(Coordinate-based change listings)
┄┄┄┄┄┄
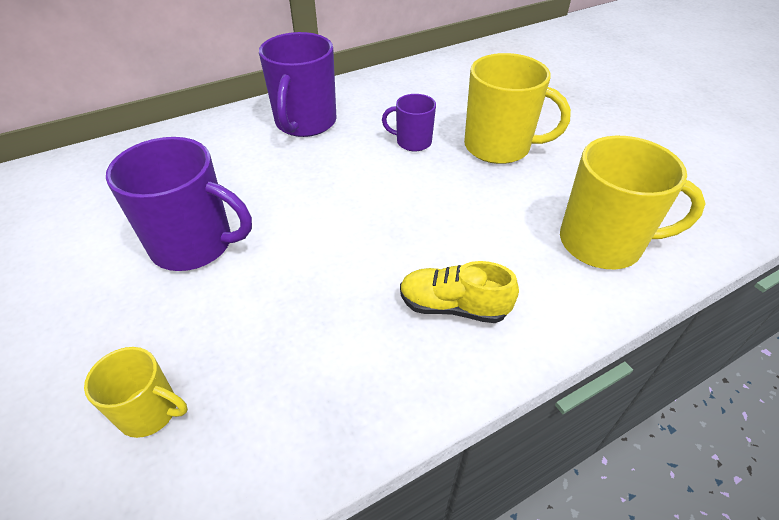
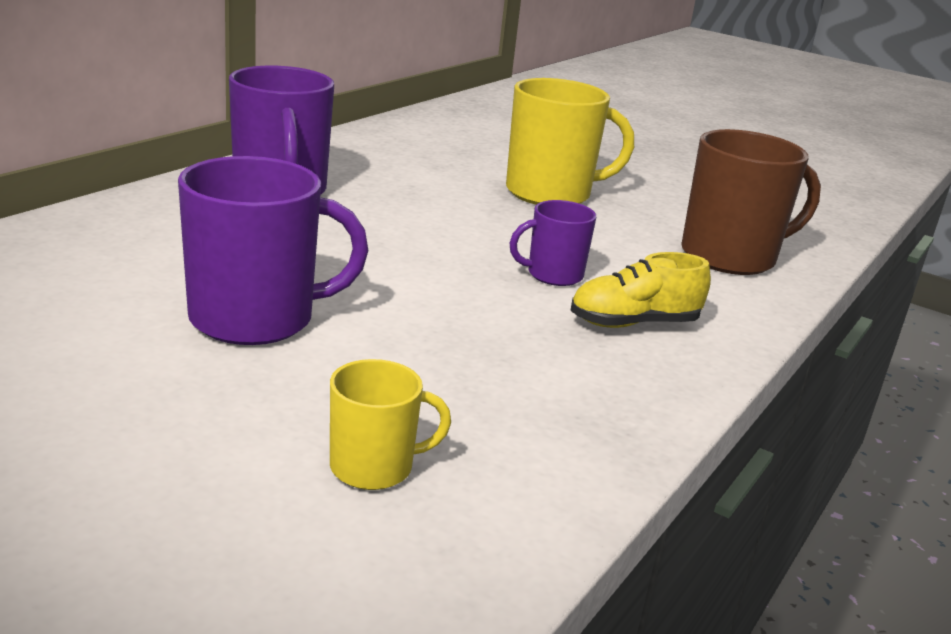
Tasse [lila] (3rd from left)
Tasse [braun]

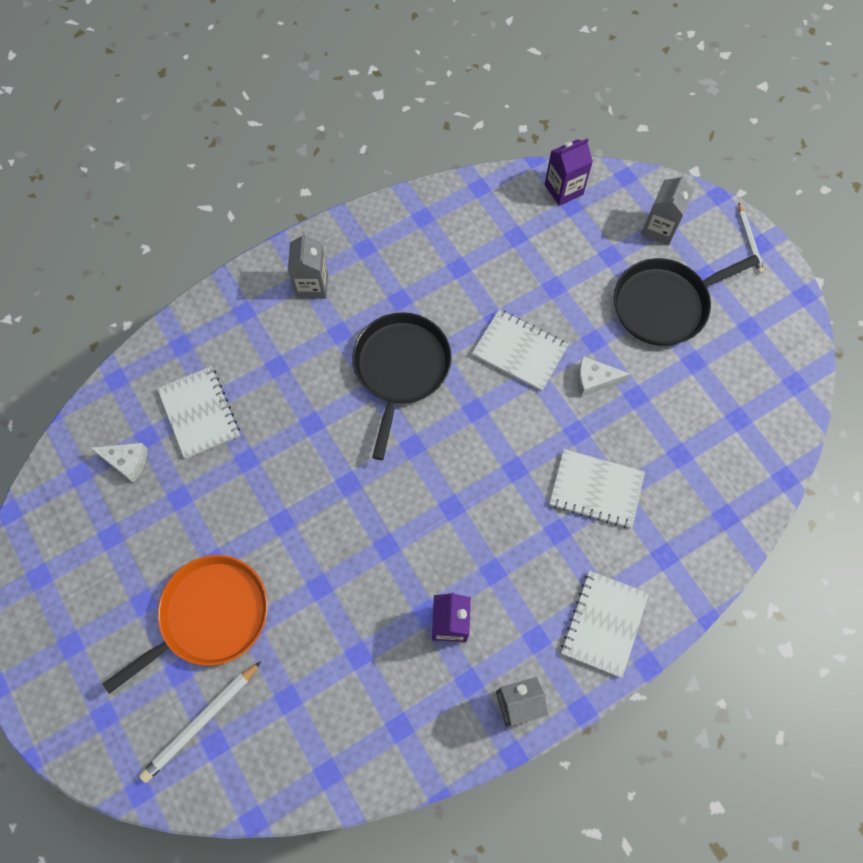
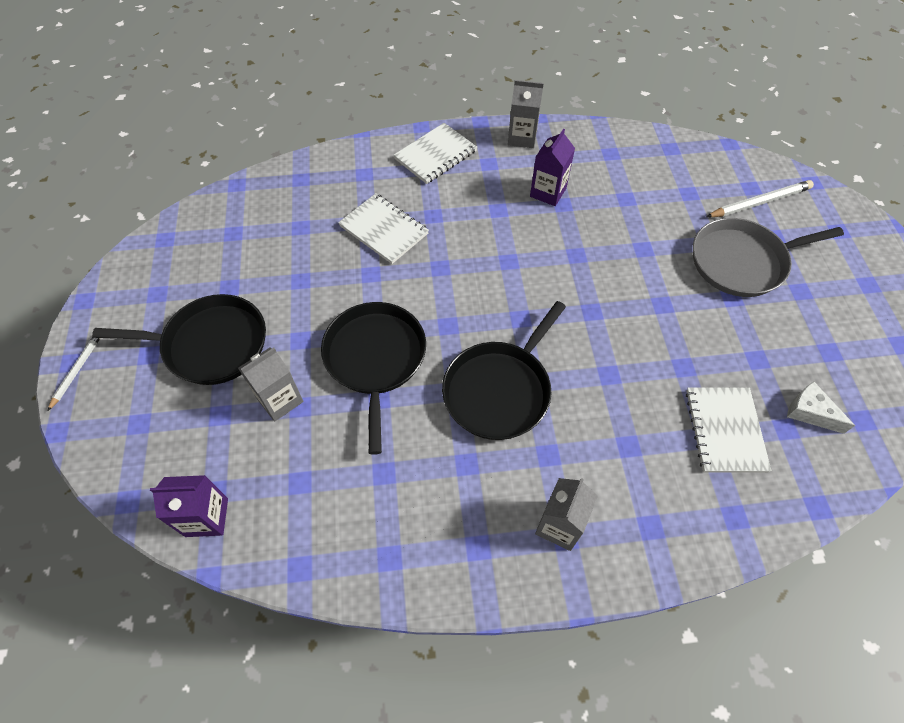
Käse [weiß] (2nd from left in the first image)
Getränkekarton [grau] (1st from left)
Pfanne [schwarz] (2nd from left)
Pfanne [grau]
┄┄┄┄┄┄
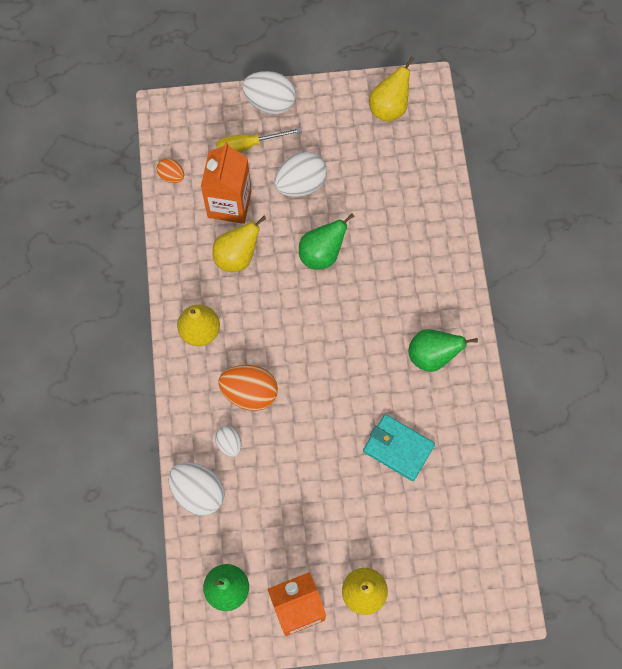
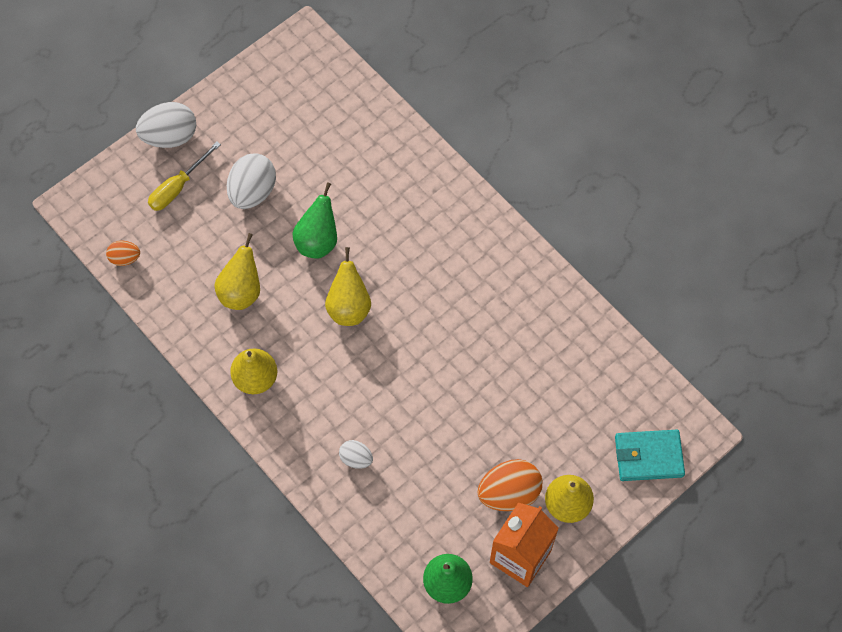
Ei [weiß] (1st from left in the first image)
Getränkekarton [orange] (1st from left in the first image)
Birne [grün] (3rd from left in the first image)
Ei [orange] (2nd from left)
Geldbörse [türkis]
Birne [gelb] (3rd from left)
┄┄┄┄┄┄
Starting at the line containing "Tasse [lila] (3rd from left)" and stopping at the line containing "Pfanne [grau]", output each line exactly as it appears above. Leave out the pictures.

* _Solution below_
Tasse [lila] (3rd from left)
Tasse [braun]

Käse [weiß] (2nd from left in the first image)
Getränkekarton [grau] (1st from left)
Pfanne [schwarz] (2nd from left)
Pfanne [grau]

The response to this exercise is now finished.